Directions for this task
Output the lines of the items below as a JSON list of strings, one string per line, with blank lines left out. Leave out the pictures.

[Saved data entries]
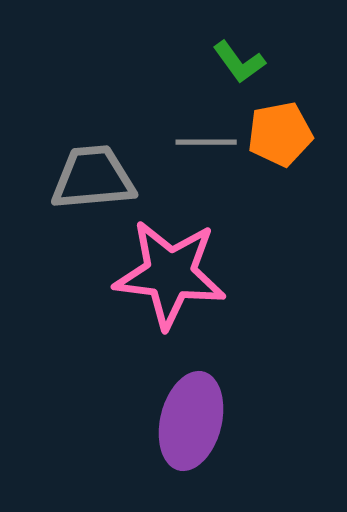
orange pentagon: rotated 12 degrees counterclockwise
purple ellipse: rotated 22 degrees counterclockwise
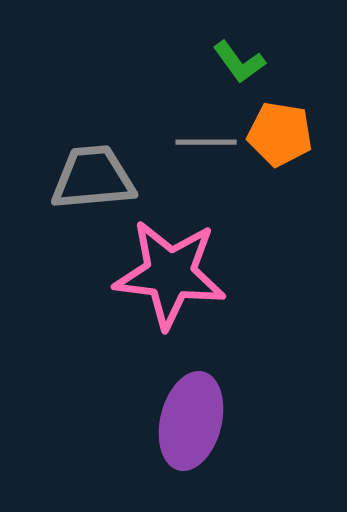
orange pentagon: rotated 20 degrees clockwise
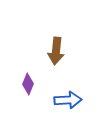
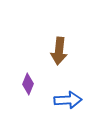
brown arrow: moved 3 px right
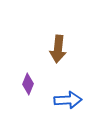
brown arrow: moved 1 px left, 2 px up
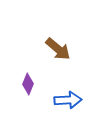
brown arrow: rotated 56 degrees counterclockwise
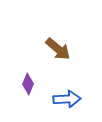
blue arrow: moved 1 px left, 1 px up
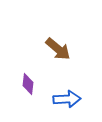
purple diamond: rotated 15 degrees counterclockwise
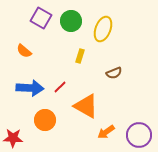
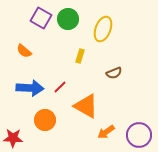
green circle: moved 3 px left, 2 px up
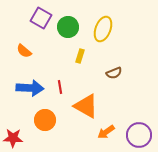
green circle: moved 8 px down
red line: rotated 56 degrees counterclockwise
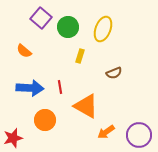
purple square: rotated 10 degrees clockwise
red star: rotated 18 degrees counterclockwise
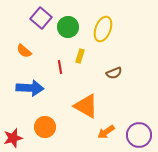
red line: moved 20 px up
orange circle: moved 7 px down
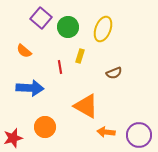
orange arrow: rotated 42 degrees clockwise
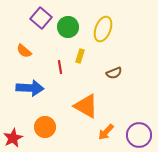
orange arrow: rotated 54 degrees counterclockwise
red star: rotated 12 degrees counterclockwise
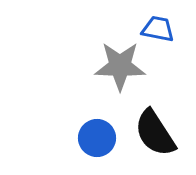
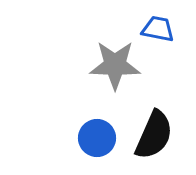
gray star: moved 5 px left, 1 px up
black semicircle: moved 1 px left, 2 px down; rotated 123 degrees counterclockwise
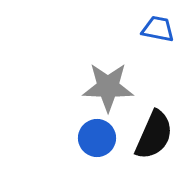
gray star: moved 7 px left, 22 px down
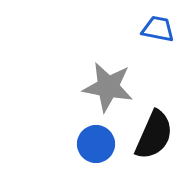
gray star: rotated 9 degrees clockwise
blue circle: moved 1 px left, 6 px down
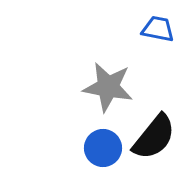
black semicircle: moved 2 px down; rotated 15 degrees clockwise
blue circle: moved 7 px right, 4 px down
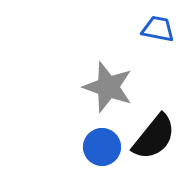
gray star: rotated 9 degrees clockwise
blue circle: moved 1 px left, 1 px up
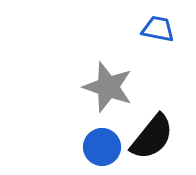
black semicircle: moved 2 px left
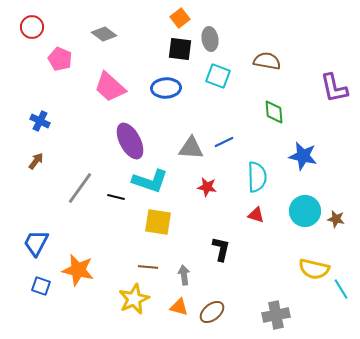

Written solution
[
  "orange pentagon: rotated 12 degrees counterclockwise",
  "purple ellipse: rotated 22 degrees counterclockwise",
  "orange pentagon: rotated 20 degrees clockwise",
  "brown arrow: moved 3 px right",
  "brown arrow: moved 1 px left, 2 px up",
  "brown arrow: rotated 56 degrees counterclockwise",
  "blue arrow: moved 1 px left, 1 px up",
  "purple diamond: rotated 15 degrees counterclockwise",
  "green circle: moved 3 px left, 2 px up",
  "green circle: moved 8 px down",
  "red line: rotated 56 degrees counterclockwise",
  "purple square: rotated 10 degrees clockwise",
  "red star: rotated 18 degrees counterclockwise",
  "red line: moved 20 px up",
  "orange circle: moved 7 px down",
  "orange arrow: rotated 42 degrees clockwise",
  "orange arrow: rotated 54 degrees counterclockwise",
  "red star: rotated 12 degrees counterclockwise",
  "gray star: moved 5 px left, 1 px up",
  "black semicircle: moved 1 px left, 2 px down; rotated 123 degrees counterclockwise",
  "gray star: moved 7 px left, 22 px down",
  "gray star: rotated 9 degrees clockwise",
  "blue circle: moved 1 px left, 6 px down",
  "black semicircle: moved 2 px down; rotated 15 degrees clockwise",
  "blue circle: moved 7 px right, 4 px down",
  "gray star: rotated 9 degrees clockwise",
  "blue circle: moved 1 px left, 1 px up",
  "black semicircle: moved 2 px left"
]